(Source data)
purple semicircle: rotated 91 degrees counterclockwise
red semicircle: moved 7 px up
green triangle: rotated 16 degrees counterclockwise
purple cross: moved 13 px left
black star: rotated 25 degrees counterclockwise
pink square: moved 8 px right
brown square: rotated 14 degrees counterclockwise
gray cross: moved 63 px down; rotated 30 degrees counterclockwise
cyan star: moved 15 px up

### Task details
Retype the lines in the records word for word, keeping their order.

### Exercise solution
purple semicircle: rotated 91 degrees counterclockwise
red semicircle: moved 7 px up
green triangle: rotated 16 degrees counterclockwise
purple cross: moved 13 px left
black star: rotated 25 degrees counterclockwise
pink square: moved 8 px right
brown square: rotated 14 degrees counterclockwise
gray cross: moved 63 px down; rotated 30 degrees counterclockwise
cyan star: moved 15 px up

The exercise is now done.